*** LISTED ENTRIES ***
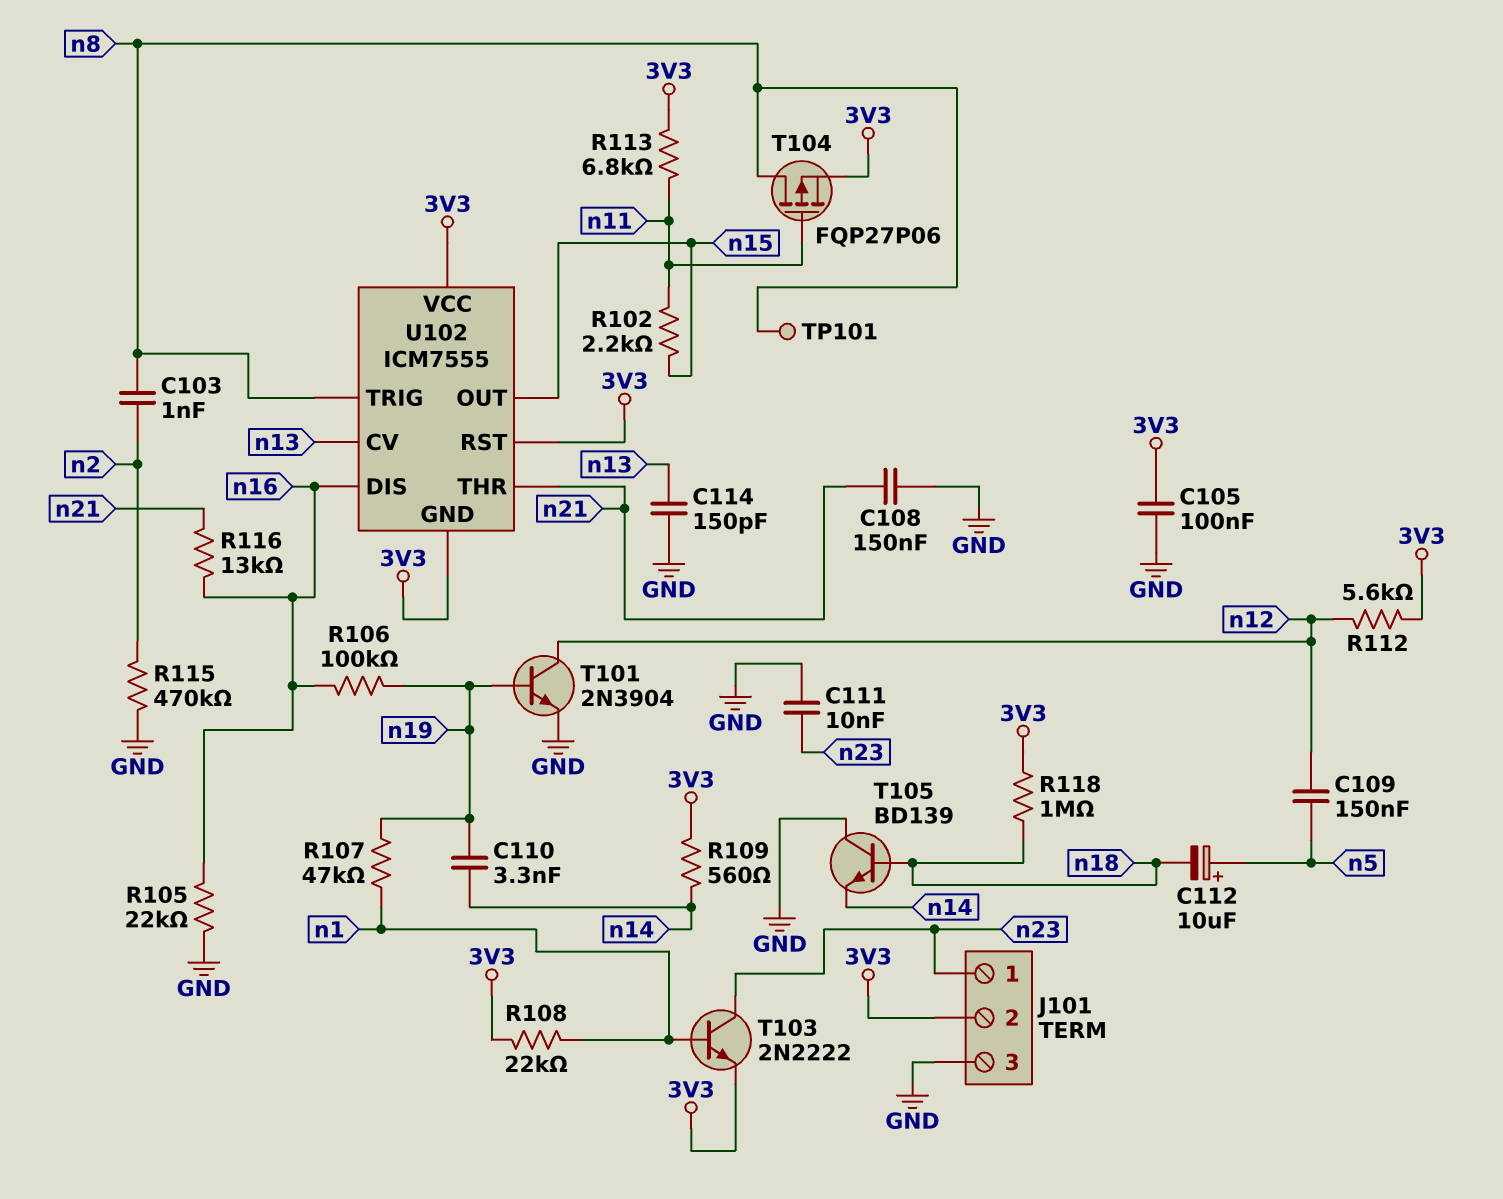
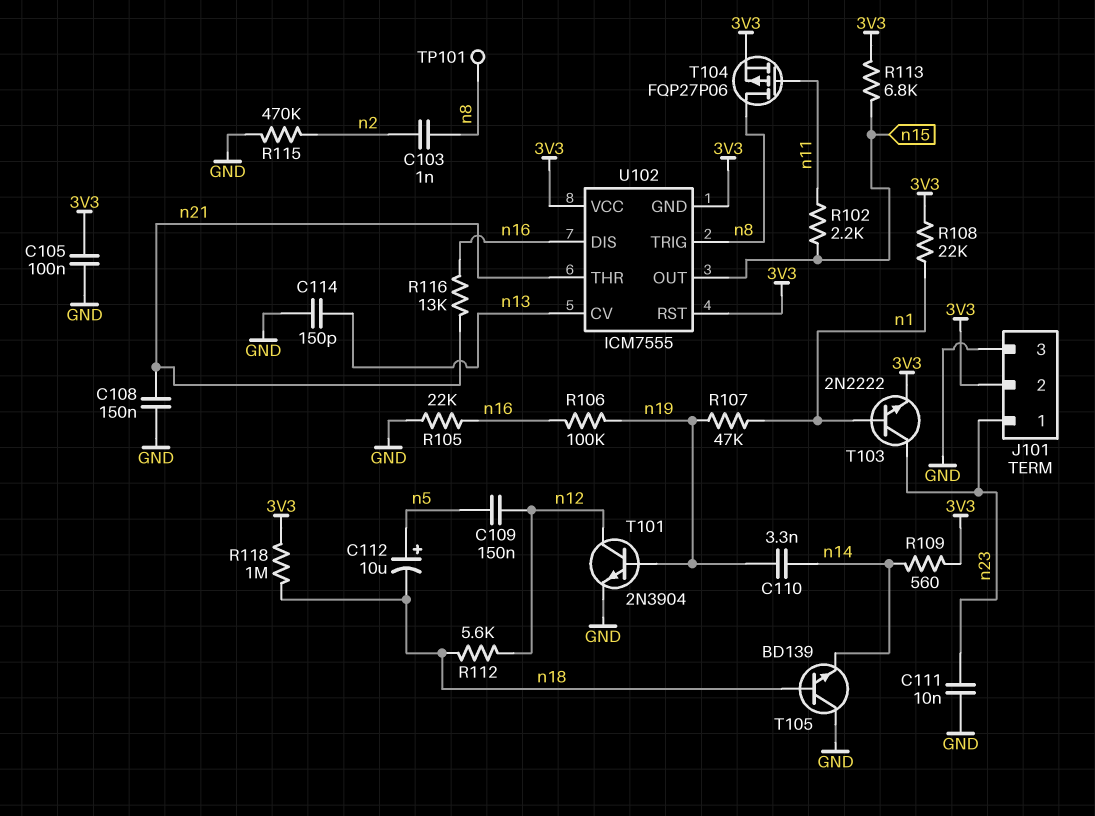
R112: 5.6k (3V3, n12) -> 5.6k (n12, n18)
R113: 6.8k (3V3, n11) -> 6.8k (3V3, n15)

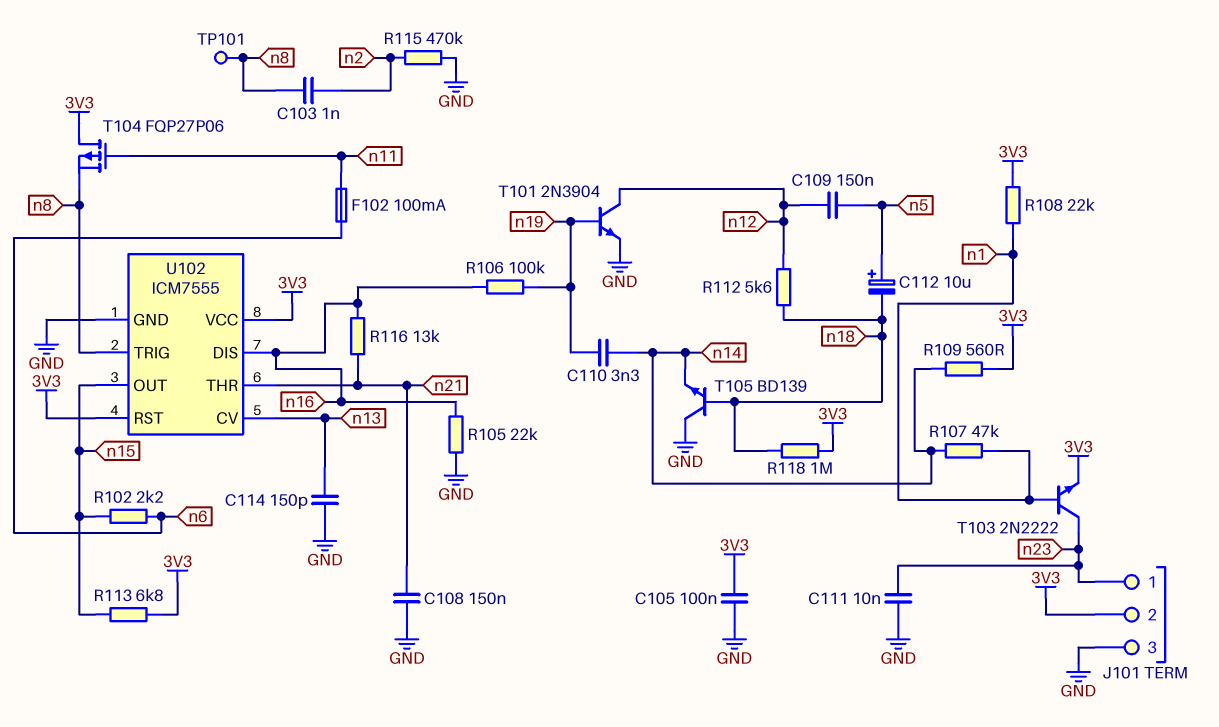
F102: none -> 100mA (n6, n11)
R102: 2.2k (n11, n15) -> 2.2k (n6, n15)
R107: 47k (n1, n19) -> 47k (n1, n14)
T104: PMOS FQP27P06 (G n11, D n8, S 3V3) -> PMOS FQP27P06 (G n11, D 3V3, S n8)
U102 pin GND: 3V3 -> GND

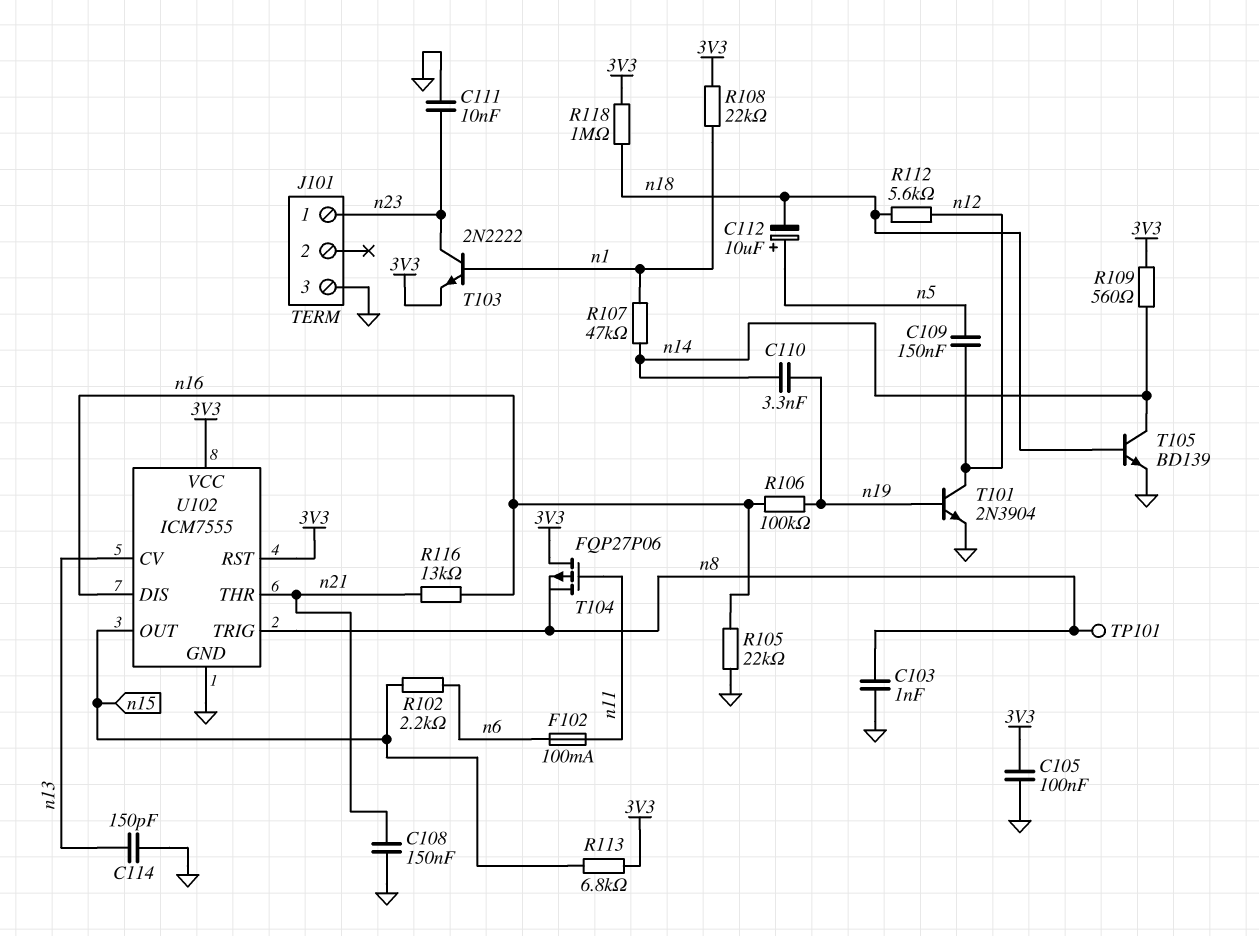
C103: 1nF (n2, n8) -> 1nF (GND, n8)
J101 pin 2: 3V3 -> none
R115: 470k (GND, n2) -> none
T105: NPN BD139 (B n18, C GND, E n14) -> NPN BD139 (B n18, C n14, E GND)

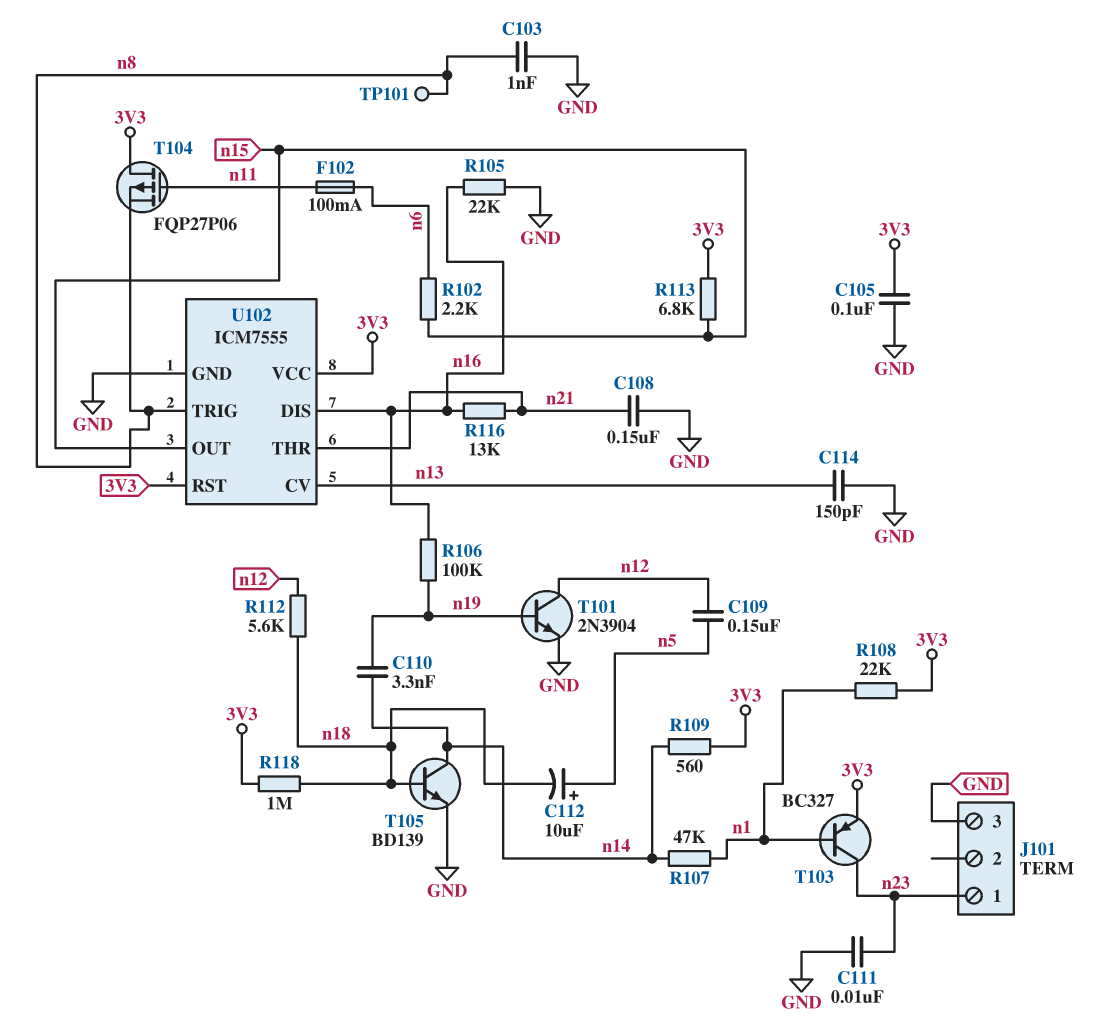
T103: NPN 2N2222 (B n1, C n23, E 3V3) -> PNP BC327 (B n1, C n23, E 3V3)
*** End of LISTED ENTRIES ***
▸ **EXERCISE PROMPT**: Every word of the material above should be copied exactly; no pictures.

▸ **EXERCISE RESPONSE**:
R112: 5.6k (3V3, n12) -> 5.6k (n12, n18)
R113: 6.8k (3V3, n11) -> 6.8k (3V3, n15)

F102: none -> 100mA (n6, n11)
R102: 2.2k (n11, n15) -> 2.2k (n6, n15)
R107: 47k (n1, n19) -> 47k (n1, n14)
T104: PMOS FQP27P06 (G n11, D n8, S 3V3) -> PMOS FQP27P06 (G n11, D 3V3, S n8)
U102 pin GND: 3V3 -> GND

C103: 1nF (n2, n8) -> 1nF (GND, n8)
J101 pin 2: 3V3 -> none
R115: 470k (GND, n2) -> none
T105: NPN BD139 (B n18, C GND, E n14) -> NPN BD139 (B n18, C n14, E GND)

T103: NPN 2N2222 (B n1, C n23, E 3V3) -> PNP BC327 (B n1, C n23, E 3V3)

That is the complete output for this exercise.